Data extracts section start

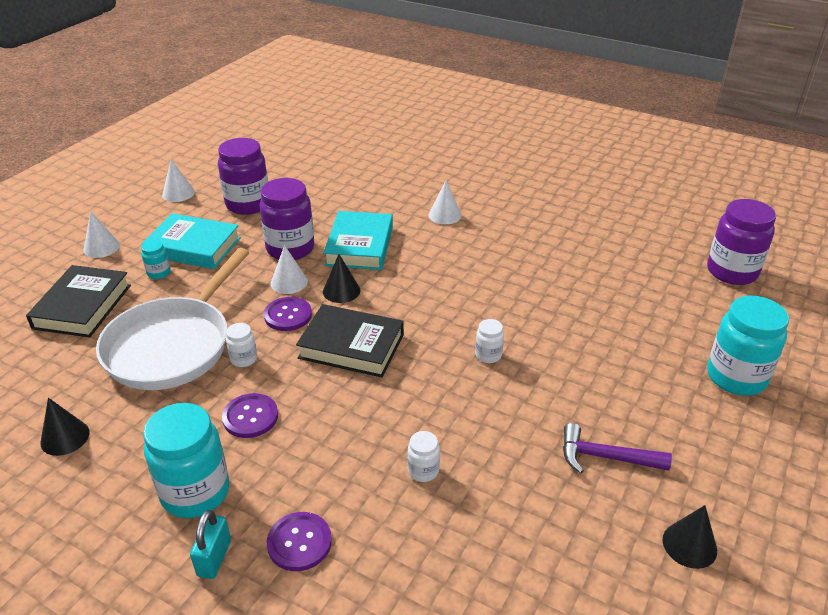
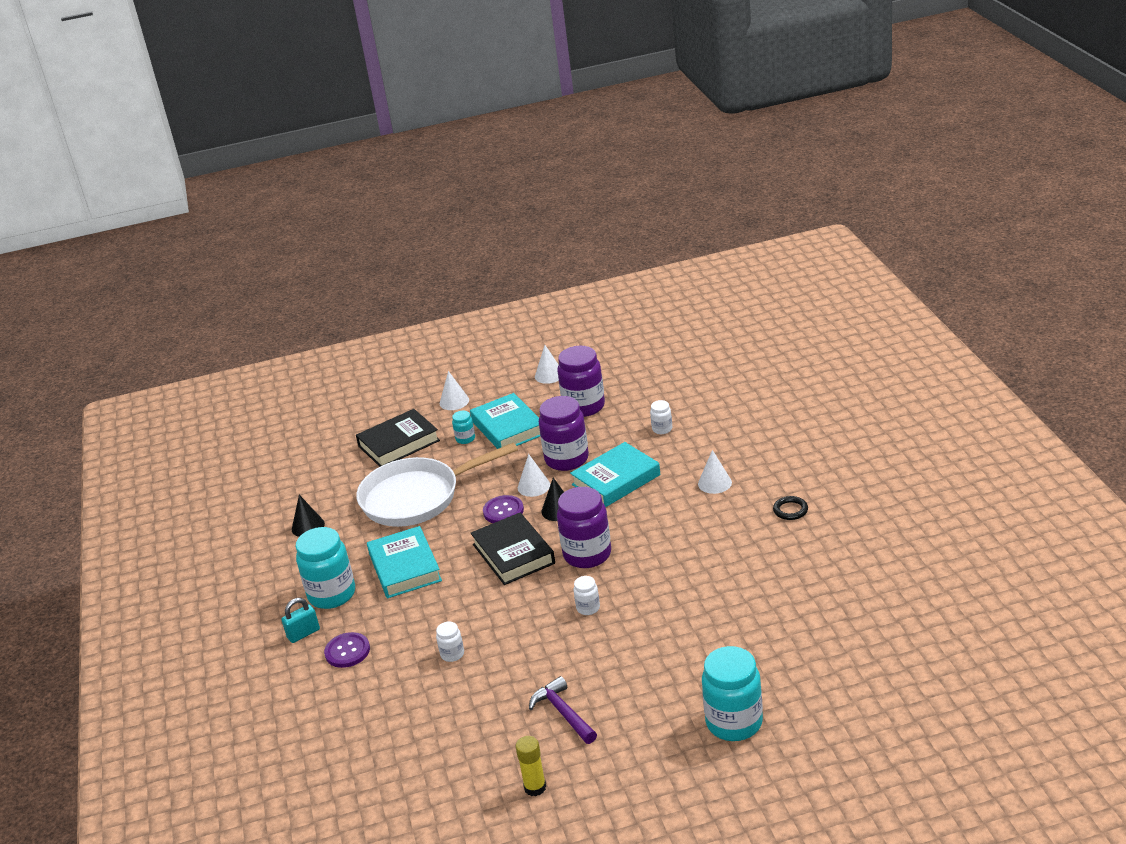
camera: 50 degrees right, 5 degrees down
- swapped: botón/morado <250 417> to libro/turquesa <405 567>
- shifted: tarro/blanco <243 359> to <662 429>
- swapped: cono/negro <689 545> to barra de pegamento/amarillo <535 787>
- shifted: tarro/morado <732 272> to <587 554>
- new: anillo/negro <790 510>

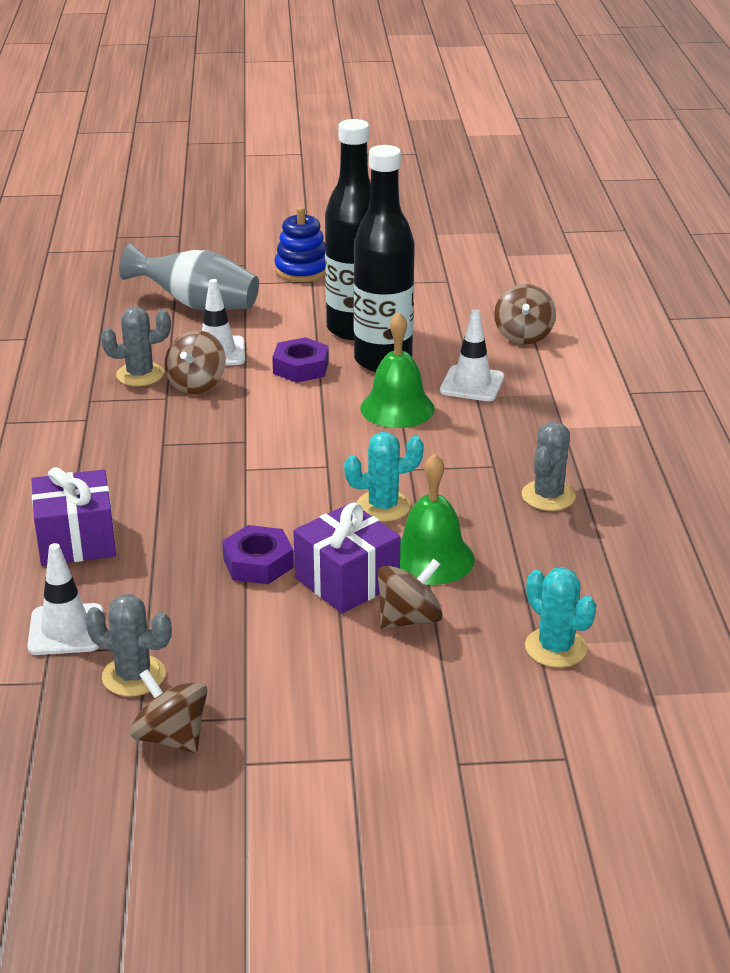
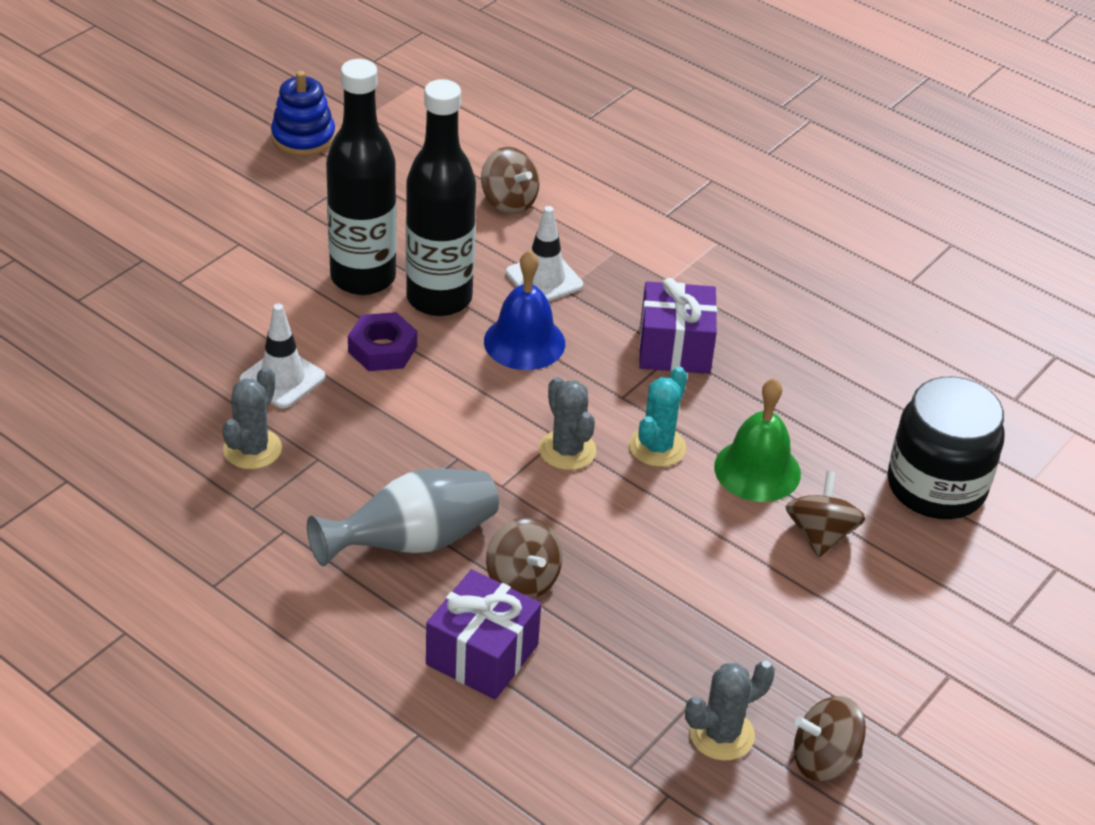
camera: 50 degrees left, 10 degrees up
- gone: cono de tráfico/blanco <66 630>
- shifted: florero/gris <197 305> to <413 542>
- shifted: peonza/marrón <196 384> to <522 580>
- gone: tuerca/morado <258 563>
- shifted: juguete apilable/azul <302 270> to <303 138>
- shifted: regalo/morado <347 581> to <675 348>
- repainted: campana/verde <397 408> to campana/azul <524 342>
- shifted: cactus/gris <548 496> to <567 450>
- swapped: cactus/turquesa <555 648> to tarro/negro <936 486>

Data extracts section end

About this task → Line by line, write out the data above exactly, without the pictures.

Answer to the problem →
camera: 50 degrees right, 5 degrees down
- swapped: botón/morado <250 417> to libro/turquesa <405 567>
- shifted: tarro/blanco <243 359> to <662 429>
- swapped: cono/negro <689 545> to barra de pegamento/amarillo <535 787>
- shifted: tarro/morado <732 272> to <587 554>
- new: anillo/negro <790 510>

camera: 50 degrees left, 10 degrees up
- gone: cono de tráfico/blanco <66 630>
- shifted: florero/gris <197 305> to <413 542>
- shifted: peonza/marrón <196 384> to <522 580>
- gone: tuerca/morado <258 563>
- shifted: juguete apilable/azul <302 270> to <303 138>
- shifted: regalo/morado <347 581> to <675 348>
- repainted: campana/verde <397 408> to campana/azul <524 342>
- shifted: cactus/gris <548 496> to <567 450>
- swapped: cactus/turquesa <555 648> to tarro/negro <936 486>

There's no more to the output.